### Exercise description
The records follow. Copy them exactly, but omit the pictures.
+-------+
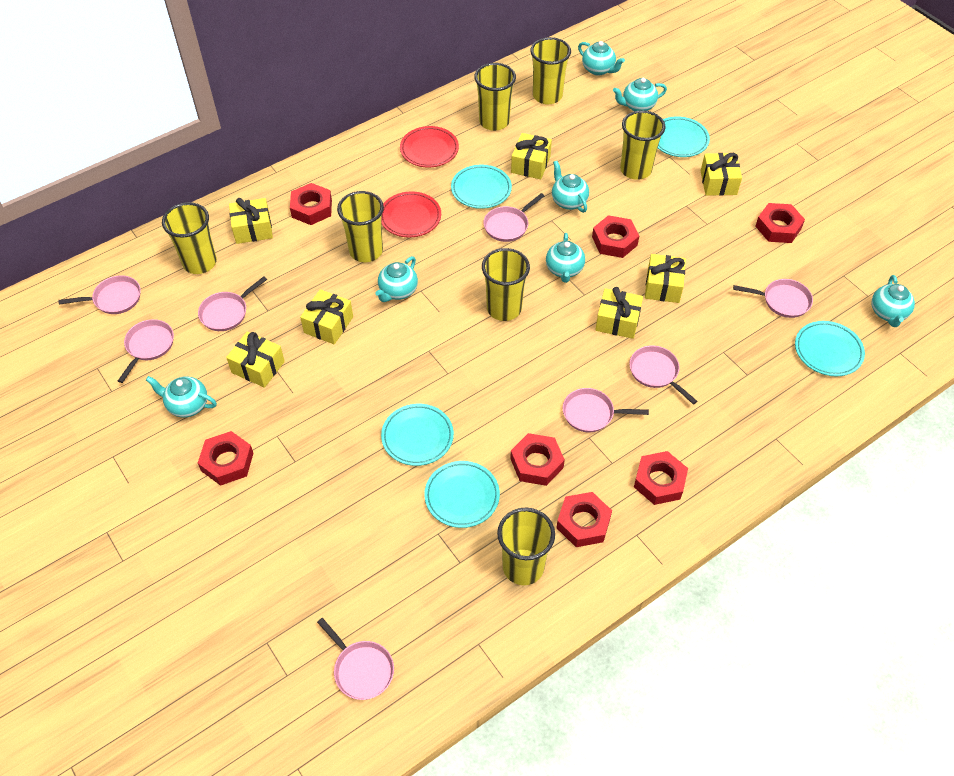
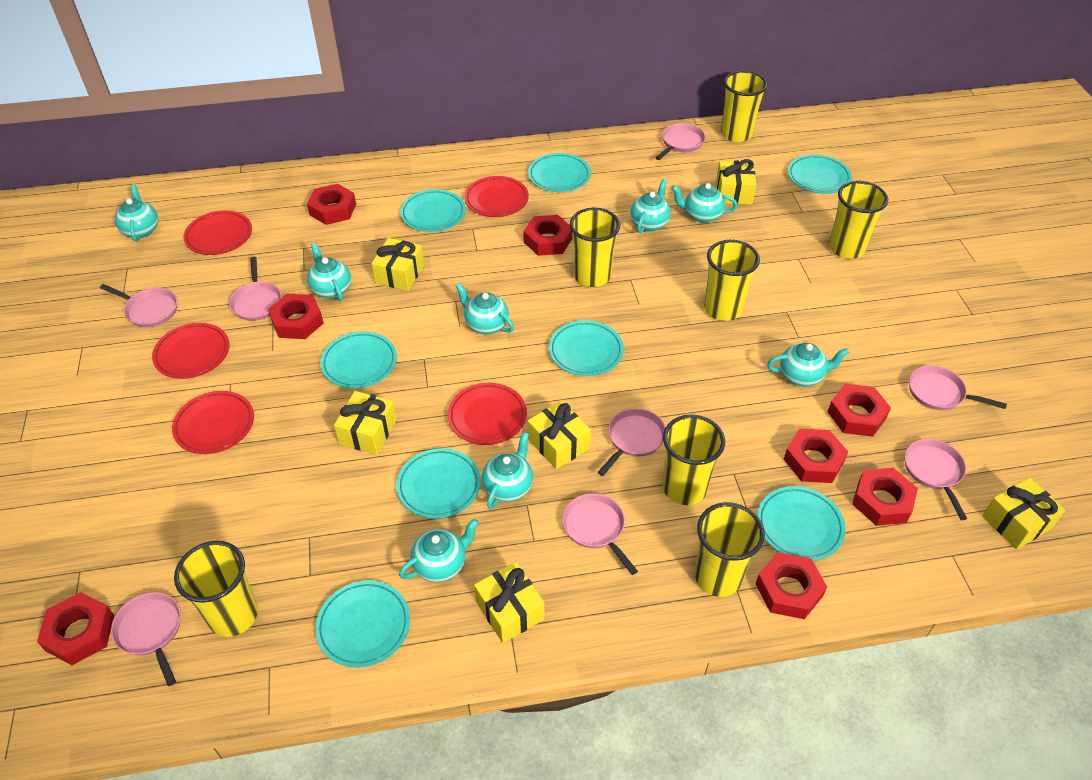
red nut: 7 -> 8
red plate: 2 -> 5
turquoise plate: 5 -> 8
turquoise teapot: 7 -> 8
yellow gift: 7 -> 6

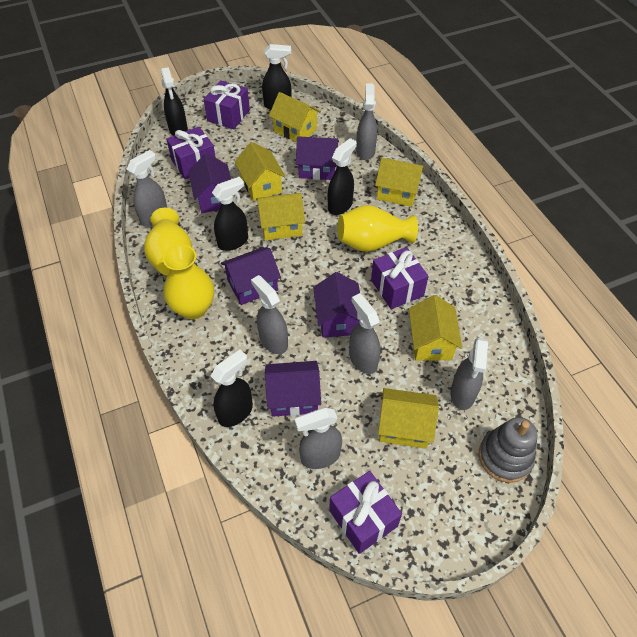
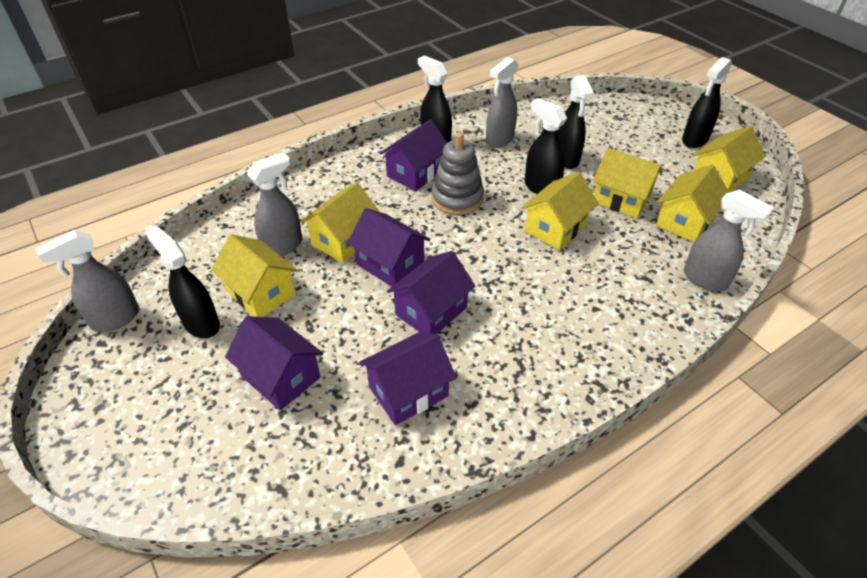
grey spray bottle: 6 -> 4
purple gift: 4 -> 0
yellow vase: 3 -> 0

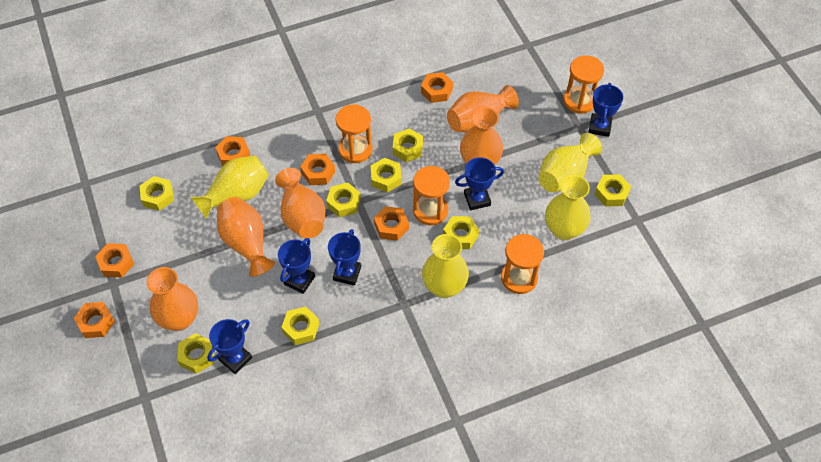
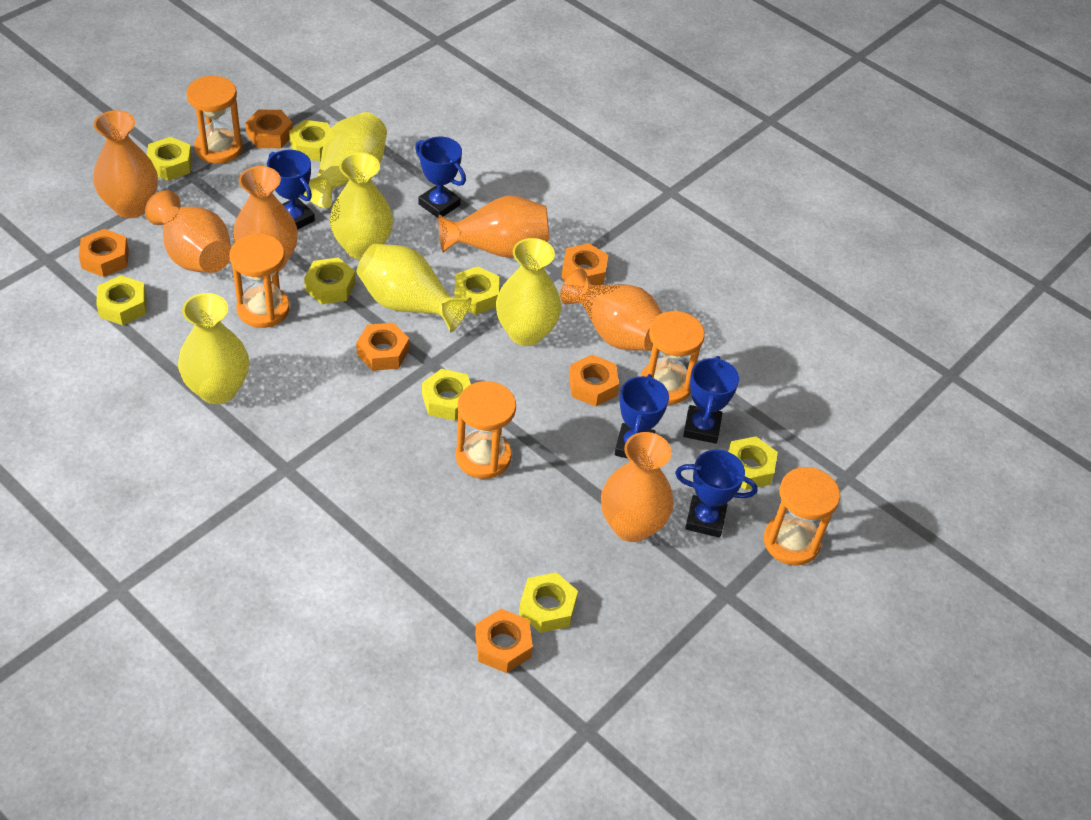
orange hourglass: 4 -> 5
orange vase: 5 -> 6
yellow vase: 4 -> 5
+-------+
### Answer to the exercise
red nut: 7 -> 8
red plate: 2 -> 5
turquoise plate: 5 -> 8
turquoise teapot: 7 -> 8
yellow gift: 7 -> 6

grey spray bottle: 6 -> 4
purple gift: 4 -> 0
yellow vase: 3 -> 0

orange hourglass: 4 -> 5
orange vase: 5 -> 6
yellow vase: 4 -> 5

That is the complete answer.